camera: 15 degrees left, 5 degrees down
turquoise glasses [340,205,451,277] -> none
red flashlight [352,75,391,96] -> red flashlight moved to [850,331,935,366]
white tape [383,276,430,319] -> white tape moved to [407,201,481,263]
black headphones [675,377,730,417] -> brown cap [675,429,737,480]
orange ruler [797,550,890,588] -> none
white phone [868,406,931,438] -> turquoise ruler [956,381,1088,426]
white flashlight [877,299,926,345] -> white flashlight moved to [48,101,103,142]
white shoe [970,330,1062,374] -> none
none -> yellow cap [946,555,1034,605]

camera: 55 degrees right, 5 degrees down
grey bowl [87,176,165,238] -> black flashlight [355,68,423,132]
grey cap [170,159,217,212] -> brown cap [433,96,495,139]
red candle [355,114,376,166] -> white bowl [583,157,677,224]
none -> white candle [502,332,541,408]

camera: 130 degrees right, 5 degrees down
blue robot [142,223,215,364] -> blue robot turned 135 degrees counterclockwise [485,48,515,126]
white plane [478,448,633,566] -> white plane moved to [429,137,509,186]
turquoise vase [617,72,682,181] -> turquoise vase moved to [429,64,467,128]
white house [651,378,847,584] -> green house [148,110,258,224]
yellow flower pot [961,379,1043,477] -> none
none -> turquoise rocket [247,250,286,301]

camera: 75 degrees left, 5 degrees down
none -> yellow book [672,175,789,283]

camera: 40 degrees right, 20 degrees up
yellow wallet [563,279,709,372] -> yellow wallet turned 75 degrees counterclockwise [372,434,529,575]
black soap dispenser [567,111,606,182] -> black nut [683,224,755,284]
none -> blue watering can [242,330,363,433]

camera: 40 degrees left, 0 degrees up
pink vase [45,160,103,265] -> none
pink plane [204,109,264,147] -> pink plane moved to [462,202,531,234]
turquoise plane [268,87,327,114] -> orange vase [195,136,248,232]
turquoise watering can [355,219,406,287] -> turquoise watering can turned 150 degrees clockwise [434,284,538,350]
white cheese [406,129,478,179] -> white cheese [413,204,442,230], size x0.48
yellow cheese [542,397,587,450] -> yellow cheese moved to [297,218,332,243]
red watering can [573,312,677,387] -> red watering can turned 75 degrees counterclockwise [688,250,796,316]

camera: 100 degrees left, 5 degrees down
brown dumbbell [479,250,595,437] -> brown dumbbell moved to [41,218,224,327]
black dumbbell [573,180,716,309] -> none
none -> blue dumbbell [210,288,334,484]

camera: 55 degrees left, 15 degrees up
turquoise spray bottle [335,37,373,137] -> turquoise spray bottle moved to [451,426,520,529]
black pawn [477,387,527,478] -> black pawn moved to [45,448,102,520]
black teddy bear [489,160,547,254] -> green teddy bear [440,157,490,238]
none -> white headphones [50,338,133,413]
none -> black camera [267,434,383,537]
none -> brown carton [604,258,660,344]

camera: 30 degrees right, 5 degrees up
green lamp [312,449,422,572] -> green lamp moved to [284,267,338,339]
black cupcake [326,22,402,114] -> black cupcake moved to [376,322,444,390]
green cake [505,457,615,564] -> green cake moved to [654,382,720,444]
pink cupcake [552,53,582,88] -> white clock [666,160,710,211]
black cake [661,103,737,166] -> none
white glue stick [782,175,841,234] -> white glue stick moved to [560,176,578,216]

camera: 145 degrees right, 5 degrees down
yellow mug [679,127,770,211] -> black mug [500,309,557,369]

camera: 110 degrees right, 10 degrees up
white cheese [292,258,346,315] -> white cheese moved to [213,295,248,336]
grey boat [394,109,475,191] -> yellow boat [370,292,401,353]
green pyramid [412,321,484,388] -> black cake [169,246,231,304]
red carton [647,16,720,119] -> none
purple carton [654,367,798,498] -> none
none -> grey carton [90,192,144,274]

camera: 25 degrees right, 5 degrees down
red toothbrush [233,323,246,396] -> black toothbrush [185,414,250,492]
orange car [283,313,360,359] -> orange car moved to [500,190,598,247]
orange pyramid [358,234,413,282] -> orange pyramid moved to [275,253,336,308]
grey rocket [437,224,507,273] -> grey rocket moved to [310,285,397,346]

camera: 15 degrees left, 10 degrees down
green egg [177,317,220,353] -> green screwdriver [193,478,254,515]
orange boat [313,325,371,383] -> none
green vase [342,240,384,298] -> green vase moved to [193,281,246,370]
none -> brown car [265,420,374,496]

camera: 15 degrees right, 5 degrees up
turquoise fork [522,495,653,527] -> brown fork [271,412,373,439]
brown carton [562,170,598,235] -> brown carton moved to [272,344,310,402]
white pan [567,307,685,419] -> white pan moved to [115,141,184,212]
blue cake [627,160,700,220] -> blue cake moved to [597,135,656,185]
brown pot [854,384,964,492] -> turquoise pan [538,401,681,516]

* * * * * * *

> _HOW TO COMPLETE THIS TASK_
Go through the listing and copy each line with the string "right".

> _YOUR SOLUTION_
camera: 55 degrees right, 5 degrees down
camera: 130 degrees right, 5 degrees down
camera: 40 degrees right, 20 degrees up
camera: 30 degrees right, 5 degrees up
camera: 145 degrees right, 5 degrees down
camera: 110 degrees right, 10 degrees up
camera: 25 degrees right, 5 degrees down
camera: 15 degrees right, 5 degrees up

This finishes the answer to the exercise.